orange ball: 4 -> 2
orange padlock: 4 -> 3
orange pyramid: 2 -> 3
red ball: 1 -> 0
○ ○ ○ ○
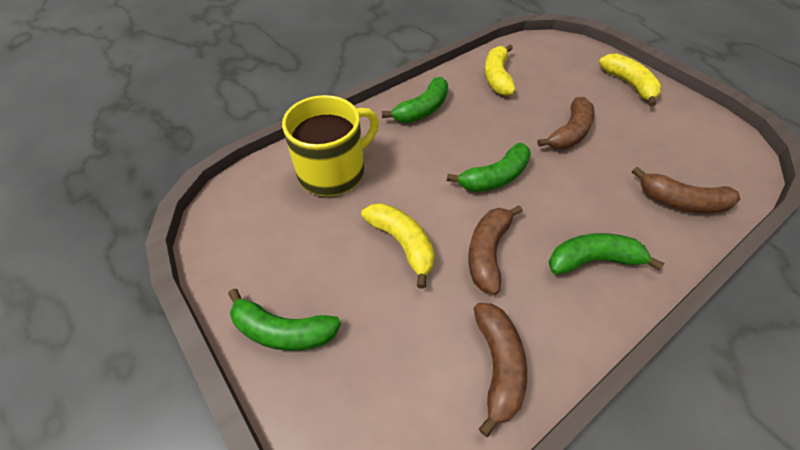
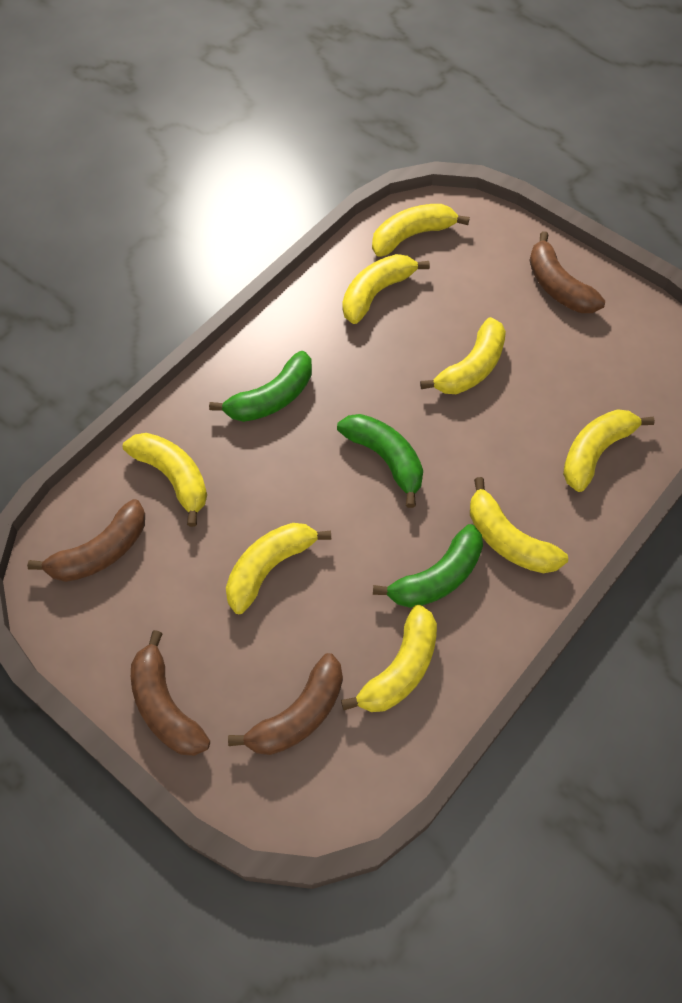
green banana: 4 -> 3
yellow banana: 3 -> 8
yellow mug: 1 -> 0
○ ○ ○ ○
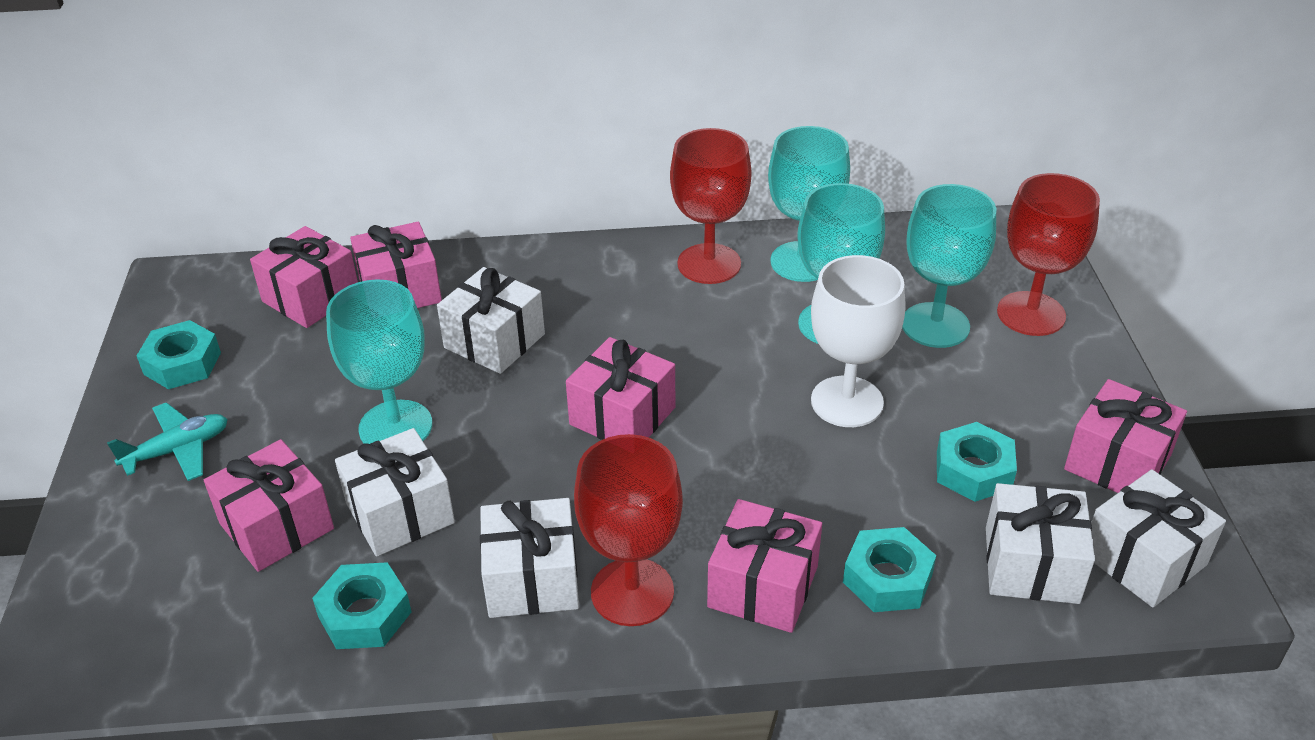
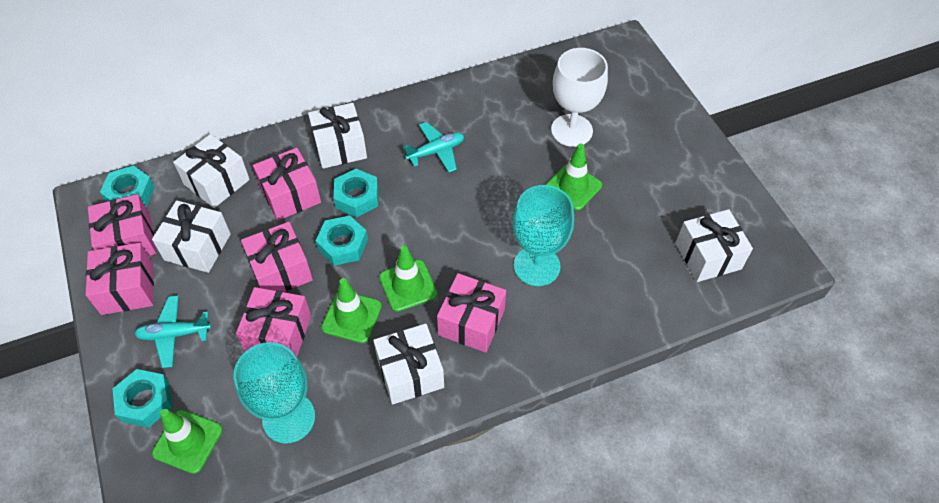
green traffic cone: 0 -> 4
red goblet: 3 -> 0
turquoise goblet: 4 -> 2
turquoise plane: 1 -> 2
○ ○ ○ ○
### WORK TO BE COMPLETED
Please give again the lines above between the line holding "green traffic cone: 0 -> 4" and the line holding "turquoise plane: 1 -> 2", inclusive, exactly as they are and with nothing added.

### RESPONSE TO THE EXERCISE
green traffic cone: 0 -> 4
red goblet: 3 -> 0
turquoise goblet: 4 -> 2
turquoise plane: 1 -> 2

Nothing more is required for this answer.